- [What the task requires] Convert the lines below into a JSON list of strings with one string per line, skipping blank lines. Omit the pictures.

Element lookup lines:
########

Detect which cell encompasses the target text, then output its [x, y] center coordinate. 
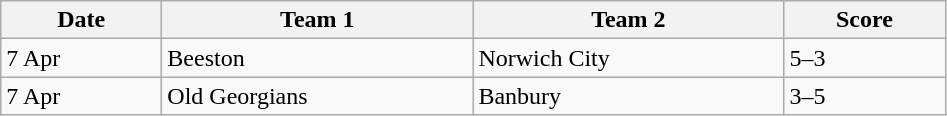
Team 1 [318, 20]
Score [864, 20]
3–5 [864, 96]
Norwich City [628, 58]
Date [82, 20]
Old Georgians [318, 96]
Banbury [628, 96]
Beeston [318, 58]
Team 2 [628, 20]
5–3 [864, 58]
Locate the cell with the specified text and output its [x, y] center coordinate. 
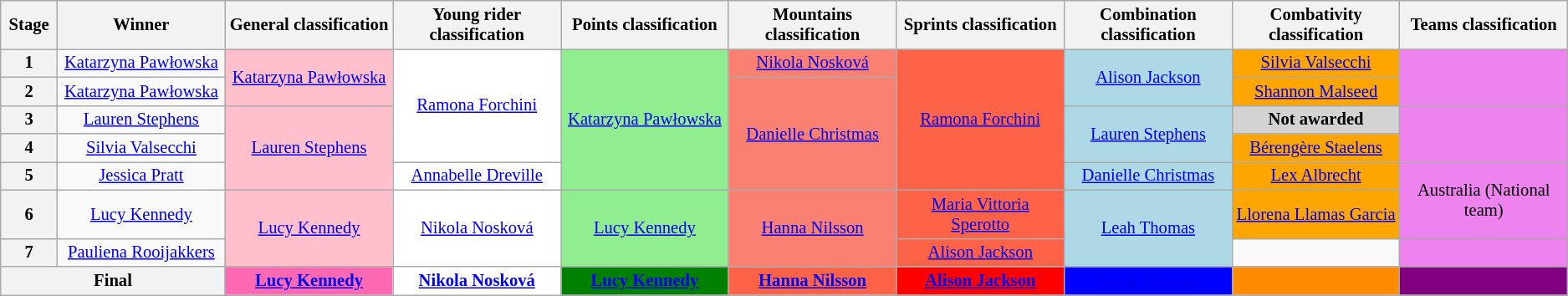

########

- [Answer to this task]
[
  "Detect which cell encompasses the target text, then output its [x, y] center coordinate. ",
  "Team 1 [318, 20]",
  "Score [864, 20]",
  "3–5 [864, 96]",
  "Norwich City [628, 58]",
  "Date [82, 20]",
  "Old Georgians [318, 96]",
  "Banbury [628, 96]",
  "Beeston [318, 58]",
  "Team 2 [628, 20]",
  "5–3 [864, 58]",
  "Locate the cell with the specified text and output its [x, y] center coordinate. "
]